• PROBLEM DESCRIPTION:
The records that follow are to be given again exactly.

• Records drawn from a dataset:
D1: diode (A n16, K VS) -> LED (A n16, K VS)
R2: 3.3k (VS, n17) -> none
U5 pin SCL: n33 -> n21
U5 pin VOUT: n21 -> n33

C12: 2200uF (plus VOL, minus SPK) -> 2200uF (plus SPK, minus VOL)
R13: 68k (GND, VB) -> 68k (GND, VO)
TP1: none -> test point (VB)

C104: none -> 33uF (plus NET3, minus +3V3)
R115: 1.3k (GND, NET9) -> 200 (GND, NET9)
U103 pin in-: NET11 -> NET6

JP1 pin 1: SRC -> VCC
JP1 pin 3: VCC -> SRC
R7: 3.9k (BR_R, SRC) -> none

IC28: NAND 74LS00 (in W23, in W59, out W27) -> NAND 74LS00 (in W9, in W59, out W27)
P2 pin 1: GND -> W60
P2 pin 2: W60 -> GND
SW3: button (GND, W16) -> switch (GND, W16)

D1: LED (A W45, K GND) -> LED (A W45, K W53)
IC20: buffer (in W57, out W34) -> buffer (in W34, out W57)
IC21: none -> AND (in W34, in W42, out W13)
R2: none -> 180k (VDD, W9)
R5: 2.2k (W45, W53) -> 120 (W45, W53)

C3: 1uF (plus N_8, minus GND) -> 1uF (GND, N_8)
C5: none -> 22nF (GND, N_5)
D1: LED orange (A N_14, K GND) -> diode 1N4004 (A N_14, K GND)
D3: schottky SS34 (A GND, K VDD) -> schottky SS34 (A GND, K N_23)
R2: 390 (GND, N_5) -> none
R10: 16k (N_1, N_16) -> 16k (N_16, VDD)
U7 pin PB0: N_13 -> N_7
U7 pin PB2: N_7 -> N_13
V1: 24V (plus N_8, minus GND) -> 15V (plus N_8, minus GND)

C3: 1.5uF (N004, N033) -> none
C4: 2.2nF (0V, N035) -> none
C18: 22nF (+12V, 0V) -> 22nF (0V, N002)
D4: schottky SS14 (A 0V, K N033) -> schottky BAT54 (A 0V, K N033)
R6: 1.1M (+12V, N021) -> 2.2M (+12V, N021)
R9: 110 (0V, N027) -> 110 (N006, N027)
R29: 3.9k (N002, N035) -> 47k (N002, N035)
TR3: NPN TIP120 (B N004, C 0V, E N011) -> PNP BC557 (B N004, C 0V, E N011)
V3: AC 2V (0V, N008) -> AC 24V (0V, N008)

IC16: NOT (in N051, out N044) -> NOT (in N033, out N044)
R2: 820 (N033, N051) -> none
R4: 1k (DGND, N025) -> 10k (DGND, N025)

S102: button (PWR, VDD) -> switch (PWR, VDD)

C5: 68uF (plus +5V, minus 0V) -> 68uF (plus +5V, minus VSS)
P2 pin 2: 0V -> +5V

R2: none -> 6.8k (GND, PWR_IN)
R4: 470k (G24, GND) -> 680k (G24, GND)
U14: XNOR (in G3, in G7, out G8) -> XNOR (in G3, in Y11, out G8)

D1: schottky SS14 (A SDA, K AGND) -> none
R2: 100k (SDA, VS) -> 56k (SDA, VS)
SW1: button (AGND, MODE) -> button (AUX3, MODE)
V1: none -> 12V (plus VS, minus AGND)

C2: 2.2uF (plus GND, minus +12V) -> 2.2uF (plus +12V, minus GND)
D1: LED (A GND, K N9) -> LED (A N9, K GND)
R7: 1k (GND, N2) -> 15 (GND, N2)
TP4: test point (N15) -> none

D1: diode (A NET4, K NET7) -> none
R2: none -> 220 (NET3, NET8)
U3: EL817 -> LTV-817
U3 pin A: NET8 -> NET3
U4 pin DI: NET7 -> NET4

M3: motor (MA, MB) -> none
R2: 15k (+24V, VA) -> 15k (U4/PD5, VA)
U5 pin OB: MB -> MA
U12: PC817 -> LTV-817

• WRITTEN ANSWER:
D1: diode (A n16, K VS) -> LED (A n16, K VS)
R2: 3.3k (VS, n17) -> none
U5 pin SCL: n33 -> n21
U5 pin VOUT: n21 -> n33

C12: 2200uF (plus VOL, minus SPK) -> 2200uF (plus SPK, minus VOL)
R13: 68k (GND, VB) -> 68k (GND, VO)
TP1: none -> test point (VB)

C104: none -> 33uF (plus NET3, minus +3V3)
R115: 1.3k (GND, NET9) -> 200 (GND, NET9)
U103 pin in-: NET11 -> NET6

JP1 pin 1: SRC -> VCC
JP1 pin 3: VCC -> SRC
R7: 3.9k (BR_R, SRC) -> none

IC28: NAND 74LS00 (in W23, in W59, out W27) -> NAND 74LS00 (in W9, in W59, out W27)
P2 pin 1: GND -> W60
P2 pin 2: W60 -> GND
SW3: button (GND, W16) -> switch (GND, W16)

D1: LED (A W45, K GND) -> LED (A W45, K W53)
IC20: buffer (in W57, out W34) -> buffer (in W34, out W57)
IC21: none -> AND (in W34, in W42, out W13)
R2: none -> 180k (VDD, W9)
R5: 2.2k (W45, W53) -> 120 (W45, W53)

C3: 1uF (plus N_8, minus GND) -> 1uF (GND, N_8)
C5: none -> 22nF (GND, N_5)
D1: LED orange (A N_14, K GND) -> diode 1N4004 (A N_14, K GND)
D3: schottky SS34 (A GND, K VDD) -> schottky SS34 (A GND, K N_23)
R2: 390 (GND, N_5) -> none
R10: 16k (N_1, N_16) -> 16k (N_16, VDD)
U7 pin PB0: N_13 -> N_7
U7 pin PB2: N_7 -> N_13
V1: 24V (plus N_8, minus GND) -> 15V (plus N_8, minus GND)

C3: 1.5uF (N004, N033) -> none
C4: 2.2nF (0V, N035) -> none
C18: 22nF (+12V, 0V) -> 22nF (0V, N002)
D4: schottky SS14 (A 0V, K N033) -> schottky BAT54 (A 0V, K N033)
R6: 1.1M (+12V, N021) -> 2.2M (+12V, N021)
R9: 110 (0V, N027) -> 110 (N006, N027)
R29: 3.9k (N002, N035) -> 47k (N002, N035)
TR3: NPN TIP120 (B N004, C 0V, E N011) -> PNP BC557 (B N004, C 0V, E N011)
V3: AC 2V (0V, N008) -> AC 24V (0V, N008)

IC16: NOT (in N051, out N044) -> NOT (in N033, out N044)
R2: 820 (N033, N051) -> none
R4: 1k (DGND, N025) -> 10k (DGND, N025)

S102: button (PWR, VDD) -> switch (PWR, VDD)

C5: 68uF (plus +5V, minus 0V) -> 68uF (plus +5V, minus VSS)
P2 pin 2: 0V -> +5V

R2: none -> 6.8k (GND, PWR_IN)
R4: 470k (G24, GND) -> 680k (G24, GND)
U14: XNOR (in G3, in G7, out G8) -> XNOR (in G3, in Y11, out G8)

D1: schottky SS14 (A SDA, K AGND) -> none
R2: 100k (SDA, VS) -> 56k (SDA, VS)
SW1: button (AGND, MODE) -> button (AUX3, MODE)
V1: none -> 12V (plus VS, minus AGND)

C2: 2.2uF (plus GND, minus +12V) -> 2.2uF (plus +12V, minus GND)
D1: LED (A GND, K N9) -> LED (A N9, K GND)
R7: 1k (GND, N2) -> 15 (GND, N2)
TP4: test point (N15) -> none

D1: diode (A NET4, K NET7) -> none
R2: none -> 220 (NET3, NET8)
U3: EL817 -> LTV-817
U3 pin A: NET8 -> NET3
U4 pin DI: NET7 -> NET4

M3: motor (MA, MB) -> none
R2: 15k (+24V, VA) -> 15k (U4/PD5, VA)
U5 pin OB: MB -> MA
U12: PC817 -> LTV-817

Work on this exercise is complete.